## Listed records:
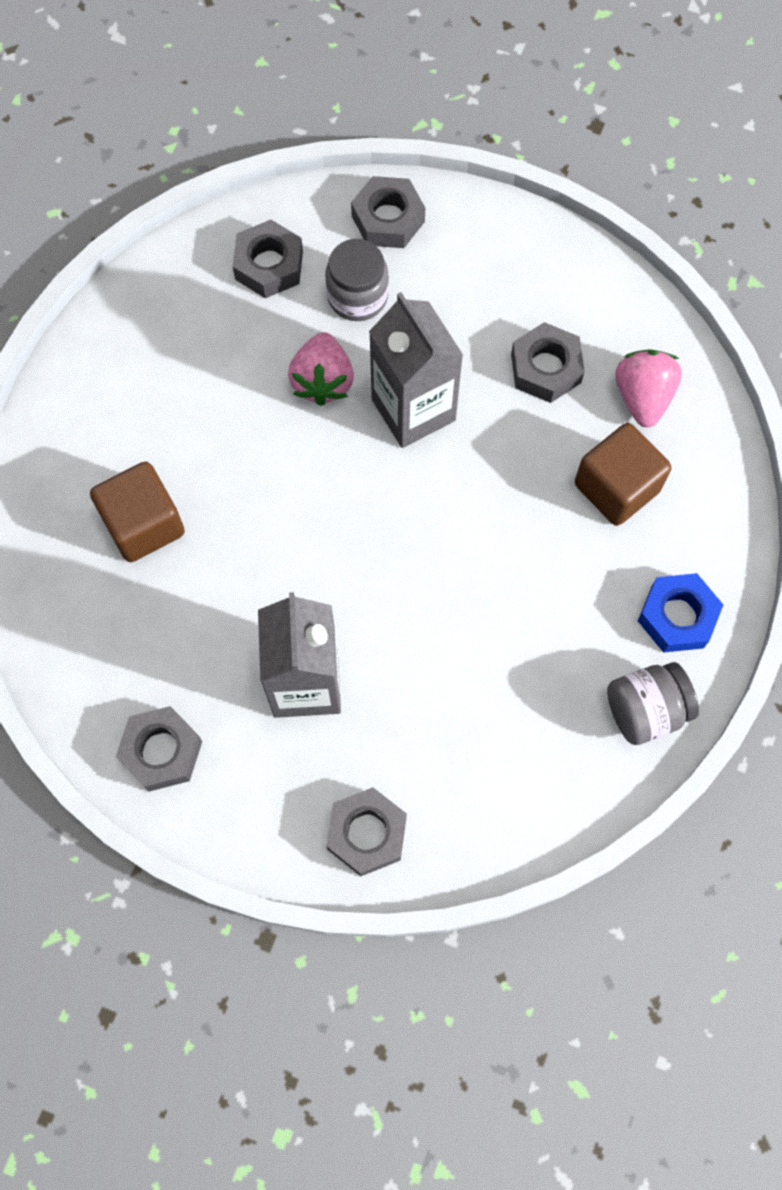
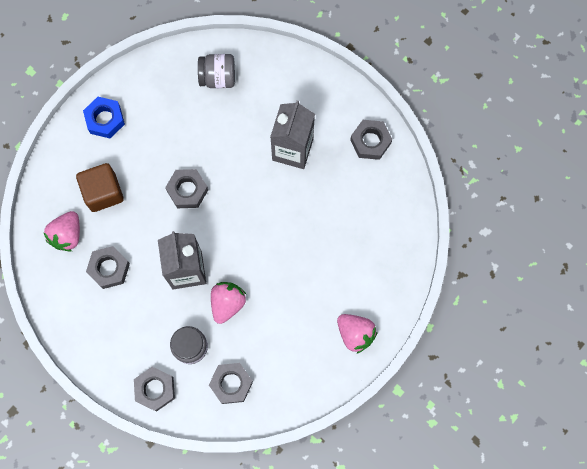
camera: 160 degrees left, 5 degrees up
(87, 405) = (355, 334): none -> pink strawberry
(143, 524) = (345, 256): brown cube -> none
(367, 833) = (289, 73): grey nut -> grey nut (187, 190)
(645, 710) = (140, 83): grey jar -> grey jar (218, 77)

## Instructions to follow:
Across the whole listing, reproduce each line verbatim and exclude every picture.

## Reply to the exercise:
camera: 160 degrees left, 5 degrees up
(87, 405) = (355, 334): none -> pink strawberry
(143, 524) = (345, 256): brown cube -> none
(367, 833) = (289, 73): grey nut -> grey nut (187, 190)
(645, 710) = (140, 83): grey jar -> grey jar (218, 77)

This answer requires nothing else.